### Problem
From the first line to the last, retype the records exactly without their images.

(Stored items)
▽

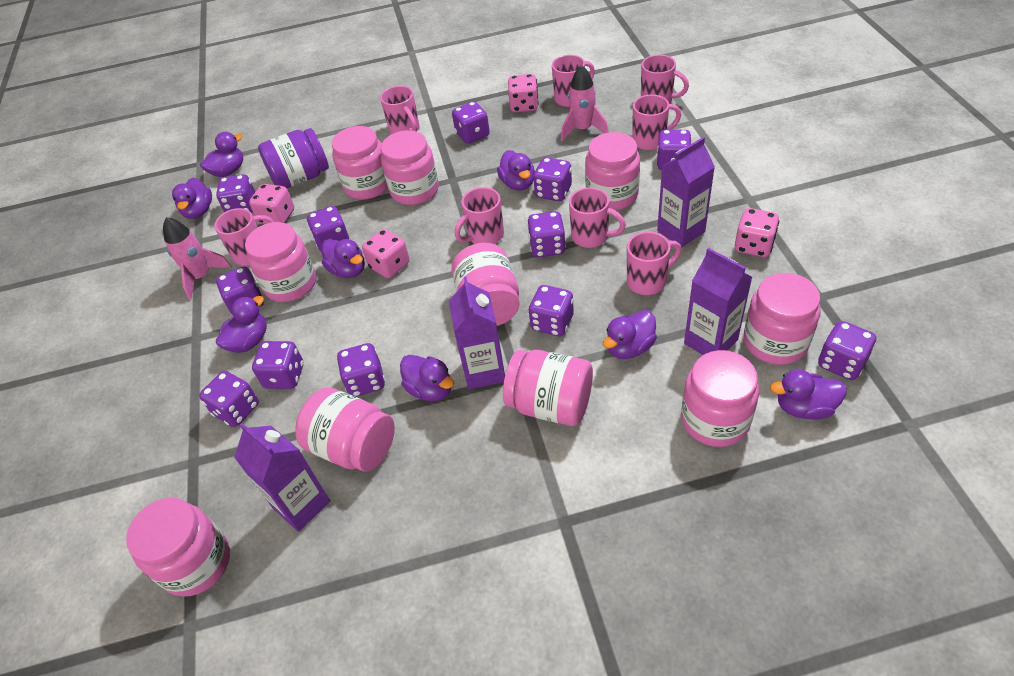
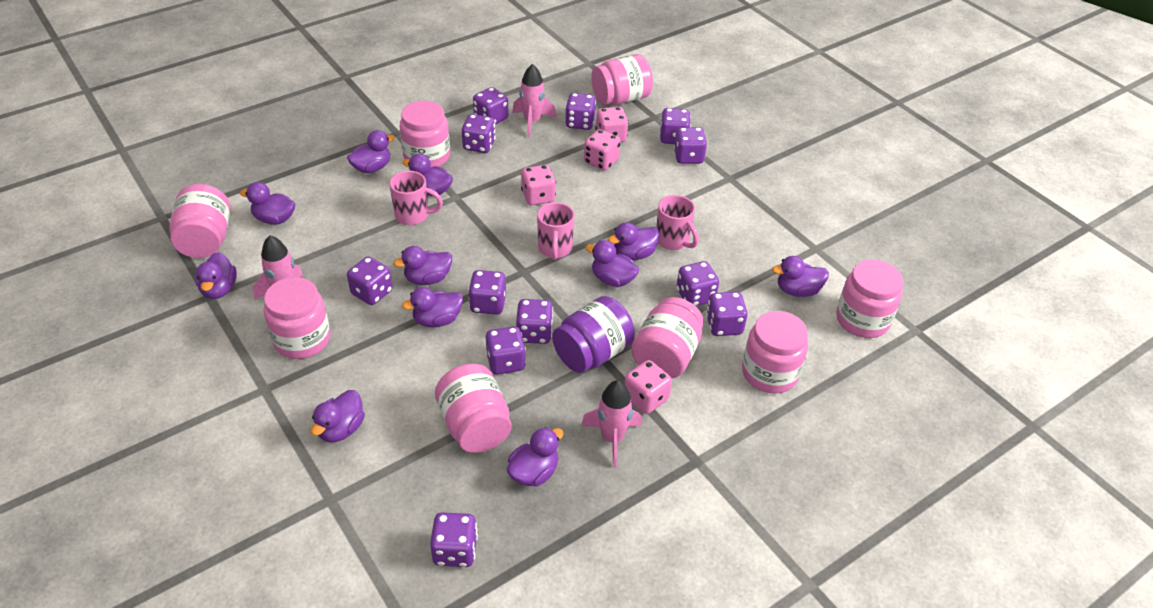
pink jar: 10 -> 8
pink mug: 8 -> 3
pink rocket: 2 -> 3
purple carton: 4 -> 0
purple duck: 8 -> 11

△

### Exercise response
pink jar: 10 -> 8
pink mug: 8 -> 3
pink rocket: 2 -> 3
purple carton: 4 -> 0
purple duck: 8 -> 11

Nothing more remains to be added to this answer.